- **STATED EXERCISE**
Please tally the lines in the data below that contain the string "tuplet", counting case as significant, and give only the number.

___ ITEMS

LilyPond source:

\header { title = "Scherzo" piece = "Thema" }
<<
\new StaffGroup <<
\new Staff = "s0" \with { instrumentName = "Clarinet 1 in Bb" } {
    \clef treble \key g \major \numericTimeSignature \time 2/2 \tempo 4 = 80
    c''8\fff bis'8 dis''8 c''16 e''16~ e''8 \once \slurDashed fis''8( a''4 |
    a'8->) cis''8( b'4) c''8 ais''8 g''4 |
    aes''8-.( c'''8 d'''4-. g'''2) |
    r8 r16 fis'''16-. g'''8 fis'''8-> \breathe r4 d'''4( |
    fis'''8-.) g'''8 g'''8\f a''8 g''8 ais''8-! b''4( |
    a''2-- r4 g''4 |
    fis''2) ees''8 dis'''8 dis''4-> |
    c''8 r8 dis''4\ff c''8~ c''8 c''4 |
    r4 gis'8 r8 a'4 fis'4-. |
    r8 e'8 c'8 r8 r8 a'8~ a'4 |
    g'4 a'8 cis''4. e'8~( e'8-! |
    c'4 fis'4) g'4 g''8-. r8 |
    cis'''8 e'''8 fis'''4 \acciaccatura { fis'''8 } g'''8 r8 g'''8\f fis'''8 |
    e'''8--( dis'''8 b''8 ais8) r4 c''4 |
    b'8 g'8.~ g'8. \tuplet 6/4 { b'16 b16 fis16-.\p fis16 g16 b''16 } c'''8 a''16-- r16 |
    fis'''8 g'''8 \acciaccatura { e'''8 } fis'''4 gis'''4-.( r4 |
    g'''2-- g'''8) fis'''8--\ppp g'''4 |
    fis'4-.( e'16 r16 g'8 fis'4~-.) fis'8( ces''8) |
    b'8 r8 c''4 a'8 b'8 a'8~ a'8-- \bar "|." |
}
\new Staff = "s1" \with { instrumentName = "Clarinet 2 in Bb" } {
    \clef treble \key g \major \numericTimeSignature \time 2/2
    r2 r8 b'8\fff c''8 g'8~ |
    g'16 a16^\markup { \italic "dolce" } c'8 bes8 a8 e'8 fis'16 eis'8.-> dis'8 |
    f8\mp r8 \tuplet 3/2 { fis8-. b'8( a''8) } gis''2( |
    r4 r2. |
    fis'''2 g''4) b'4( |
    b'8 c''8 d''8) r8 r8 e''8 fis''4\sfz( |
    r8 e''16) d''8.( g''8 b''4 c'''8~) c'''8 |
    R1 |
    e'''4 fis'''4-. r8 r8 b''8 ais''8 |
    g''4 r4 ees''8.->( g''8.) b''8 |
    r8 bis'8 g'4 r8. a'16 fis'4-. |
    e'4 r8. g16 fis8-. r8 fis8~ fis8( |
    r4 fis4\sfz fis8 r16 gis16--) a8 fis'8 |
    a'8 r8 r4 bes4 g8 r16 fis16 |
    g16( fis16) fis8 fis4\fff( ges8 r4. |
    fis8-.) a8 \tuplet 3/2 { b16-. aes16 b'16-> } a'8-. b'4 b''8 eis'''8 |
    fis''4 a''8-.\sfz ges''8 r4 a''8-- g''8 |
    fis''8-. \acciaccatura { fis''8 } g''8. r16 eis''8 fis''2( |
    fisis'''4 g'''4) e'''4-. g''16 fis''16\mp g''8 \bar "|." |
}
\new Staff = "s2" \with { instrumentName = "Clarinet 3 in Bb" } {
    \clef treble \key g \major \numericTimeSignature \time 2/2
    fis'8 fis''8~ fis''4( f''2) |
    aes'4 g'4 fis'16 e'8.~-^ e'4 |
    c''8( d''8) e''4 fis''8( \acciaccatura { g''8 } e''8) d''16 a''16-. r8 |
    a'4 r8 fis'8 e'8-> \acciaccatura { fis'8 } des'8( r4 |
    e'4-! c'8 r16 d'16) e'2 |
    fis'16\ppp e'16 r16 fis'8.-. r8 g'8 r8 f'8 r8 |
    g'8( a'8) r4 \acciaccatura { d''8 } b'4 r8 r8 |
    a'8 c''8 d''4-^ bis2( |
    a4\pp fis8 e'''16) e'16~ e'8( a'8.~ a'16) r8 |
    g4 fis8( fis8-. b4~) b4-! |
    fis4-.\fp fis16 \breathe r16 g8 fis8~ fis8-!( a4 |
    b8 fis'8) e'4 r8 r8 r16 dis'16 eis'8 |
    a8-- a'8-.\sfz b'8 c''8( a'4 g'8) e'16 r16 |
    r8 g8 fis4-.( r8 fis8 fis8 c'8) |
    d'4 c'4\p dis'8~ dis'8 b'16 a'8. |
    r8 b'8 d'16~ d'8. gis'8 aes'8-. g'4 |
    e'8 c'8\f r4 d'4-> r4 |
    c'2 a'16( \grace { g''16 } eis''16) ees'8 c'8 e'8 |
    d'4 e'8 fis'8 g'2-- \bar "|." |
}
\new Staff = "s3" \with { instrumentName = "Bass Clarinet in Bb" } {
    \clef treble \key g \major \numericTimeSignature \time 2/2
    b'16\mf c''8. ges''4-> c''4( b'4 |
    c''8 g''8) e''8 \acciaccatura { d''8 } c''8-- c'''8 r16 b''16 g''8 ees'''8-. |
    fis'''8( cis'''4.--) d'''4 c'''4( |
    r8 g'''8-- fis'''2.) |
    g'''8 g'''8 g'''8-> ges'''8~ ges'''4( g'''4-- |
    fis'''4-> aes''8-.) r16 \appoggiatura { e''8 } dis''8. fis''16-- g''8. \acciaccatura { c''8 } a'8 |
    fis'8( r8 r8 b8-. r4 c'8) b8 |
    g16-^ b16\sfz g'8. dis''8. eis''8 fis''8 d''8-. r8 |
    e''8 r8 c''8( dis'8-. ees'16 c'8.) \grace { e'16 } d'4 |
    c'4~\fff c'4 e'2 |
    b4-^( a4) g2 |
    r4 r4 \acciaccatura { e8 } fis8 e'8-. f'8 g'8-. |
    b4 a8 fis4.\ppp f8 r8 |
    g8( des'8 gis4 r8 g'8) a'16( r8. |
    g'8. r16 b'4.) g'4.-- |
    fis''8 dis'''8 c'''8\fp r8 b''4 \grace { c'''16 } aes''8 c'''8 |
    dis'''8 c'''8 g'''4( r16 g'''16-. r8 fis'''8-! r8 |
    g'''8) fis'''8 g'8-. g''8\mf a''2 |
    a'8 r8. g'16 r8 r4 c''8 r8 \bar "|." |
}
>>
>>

______

- **TASK RESPONSE**
3